<<<<

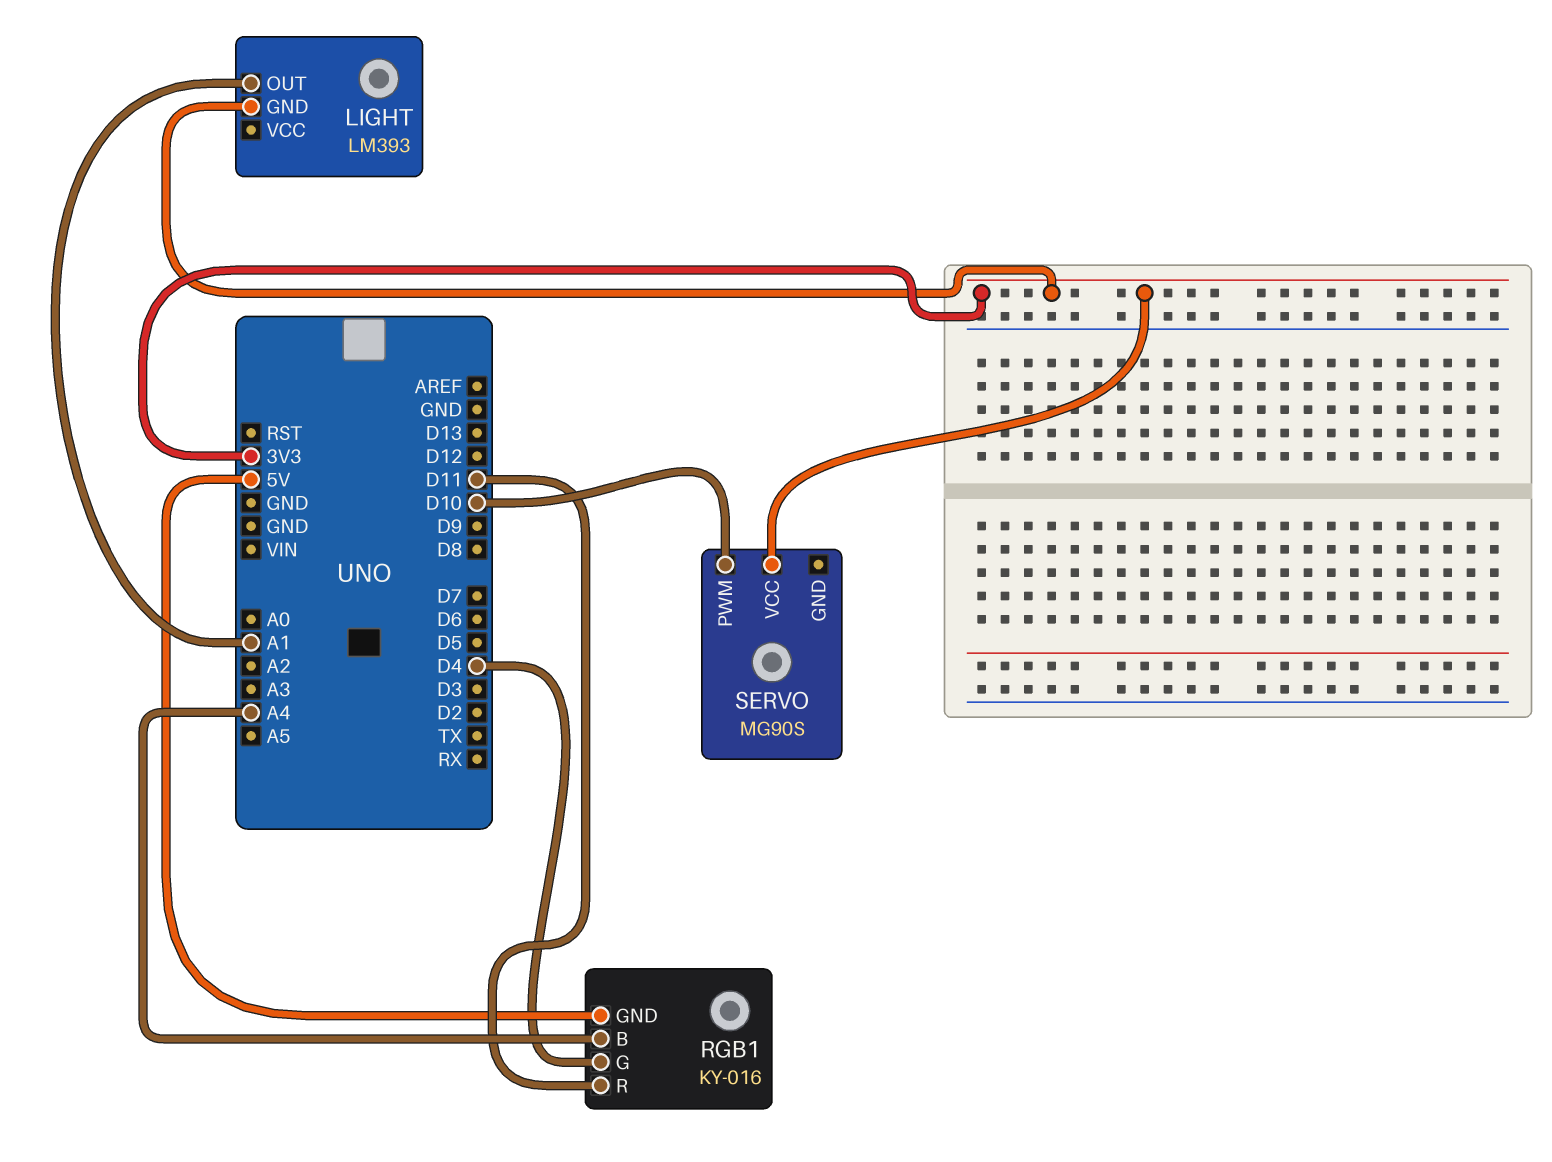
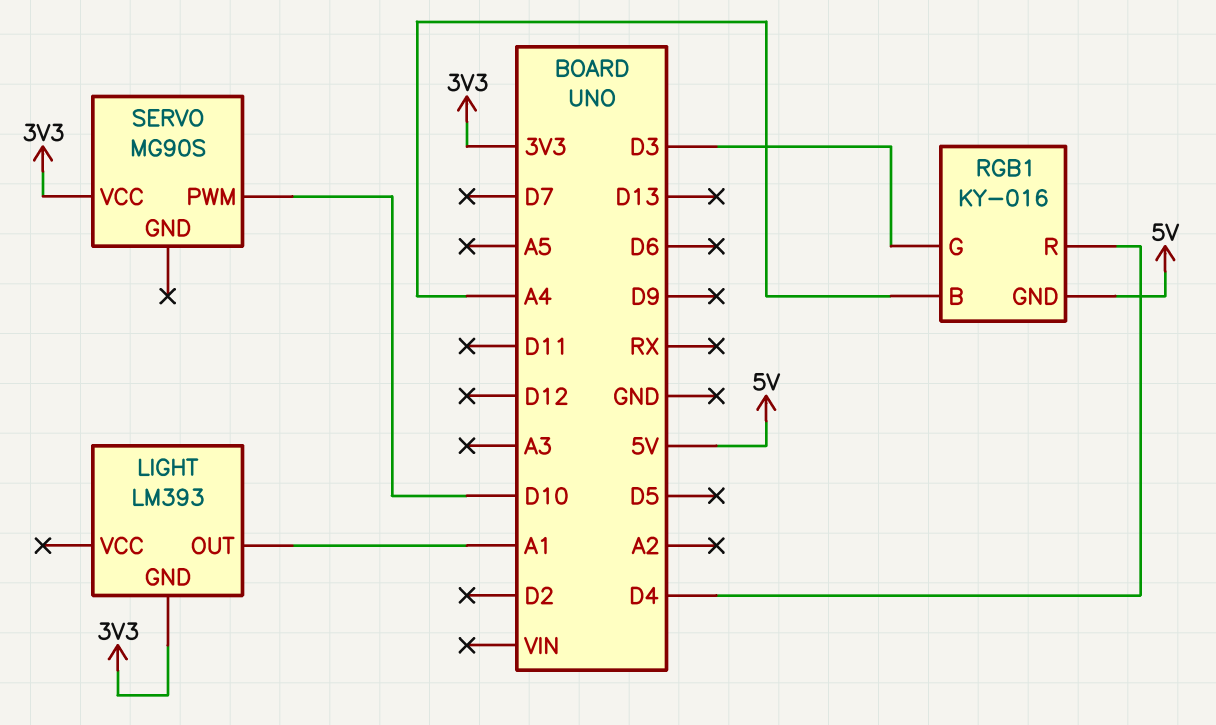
RGB1 pin G: D4 -> D3
RGB1 pin R: D11 -> D4

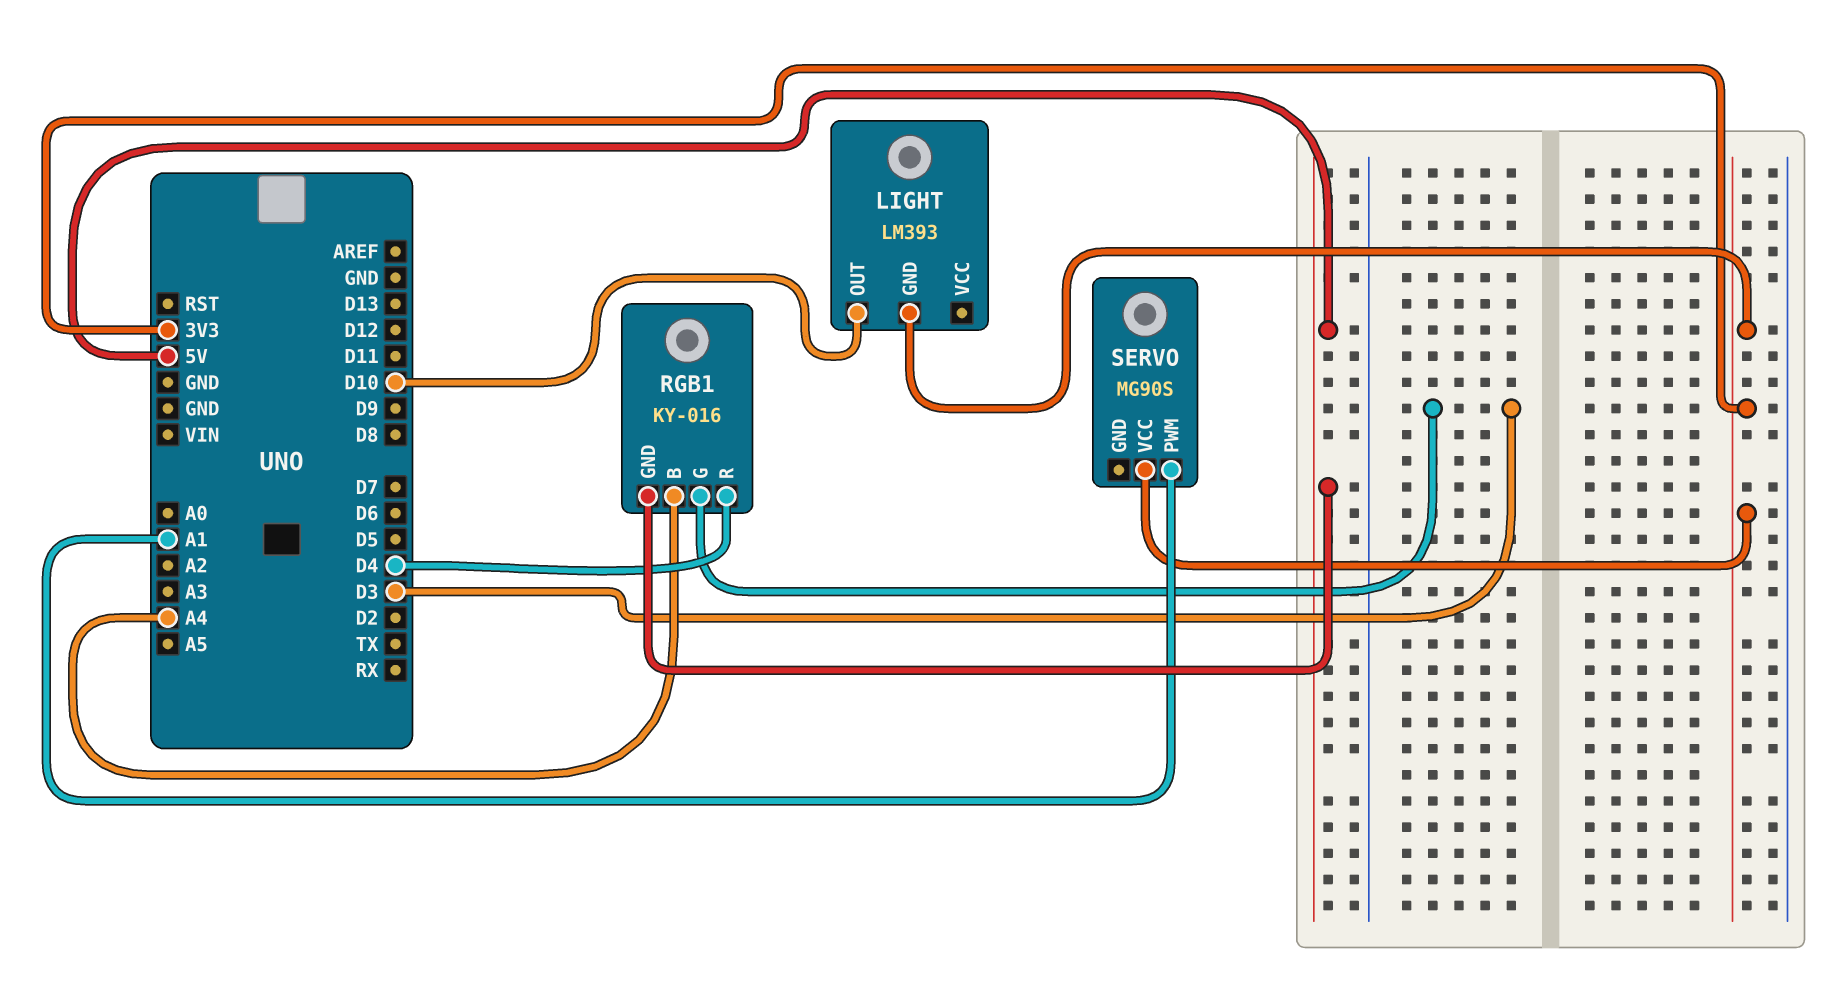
LIGHT pin OUT: A1 -> D10
SERVO pin PWM: D10 -> A1

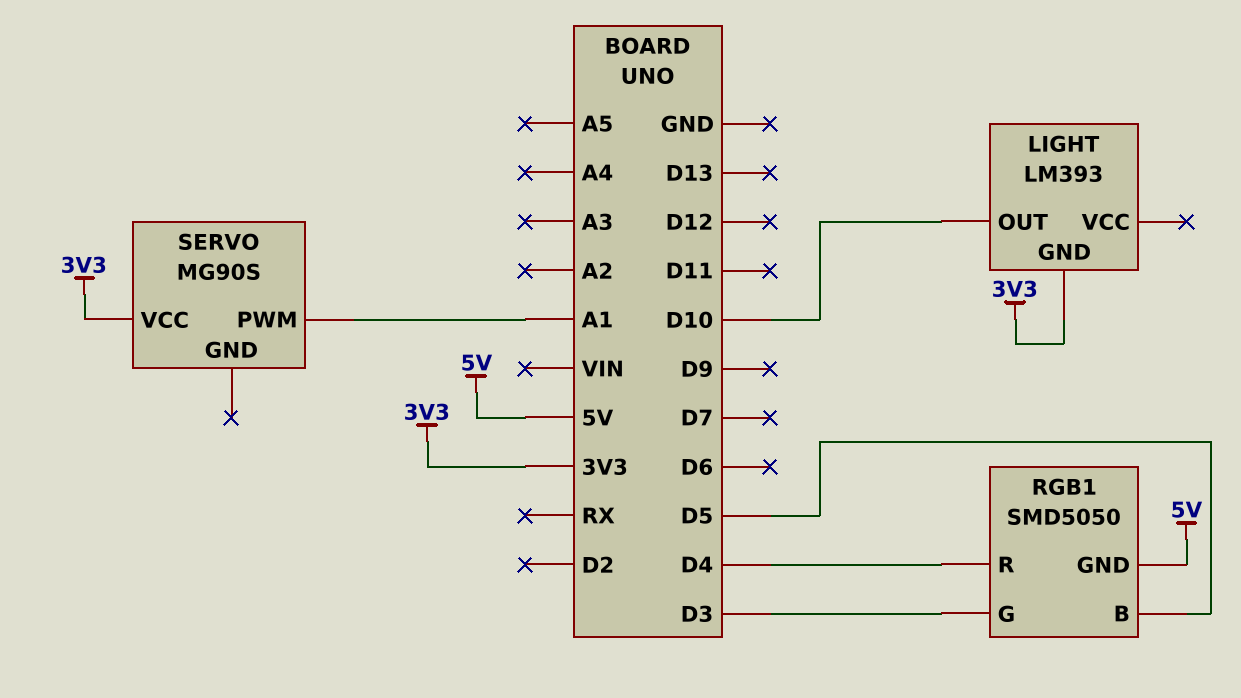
RGB1: KY-016 -> SMD5050
RGB1 pin B: A4 -> D5

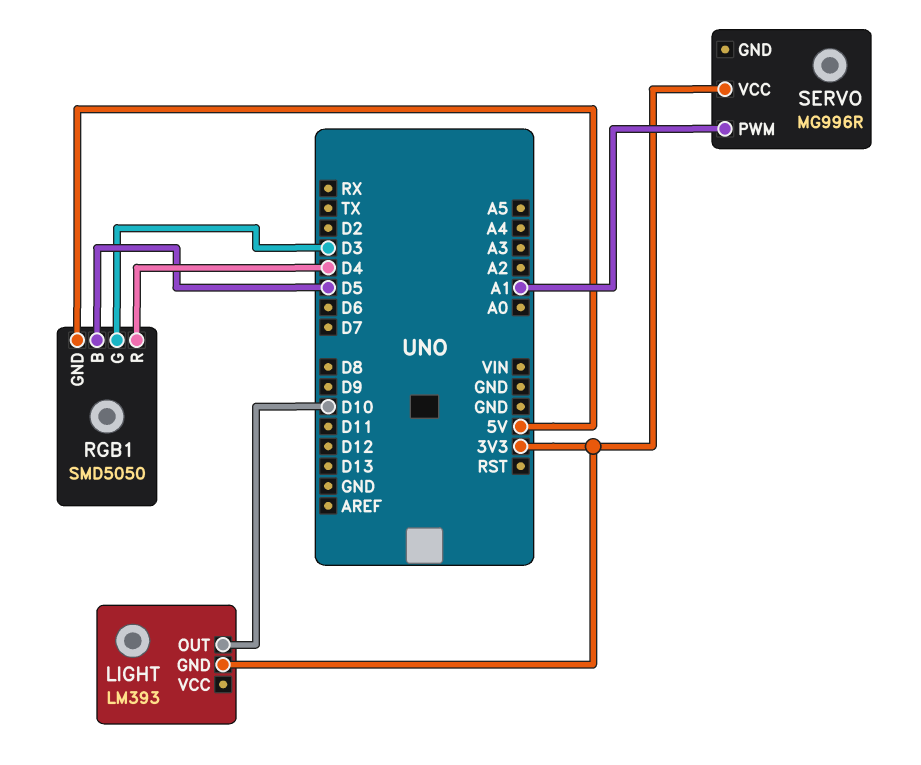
SERVO: MG90S -> MG996R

>>>>

» Instructions to follow
What you write should match, word for word, the lines from the one containing "SERVO pin PWM: D10 -> A1" to the end of the listing, with both ends kept and the pictures left out.

» Answer area
SERVO pin PWM: D10 -> A1

RGB1: KY-016 -> SMD5050
RGB1 pin B: A4 -> D5

SERVO: MG90S -> MG996R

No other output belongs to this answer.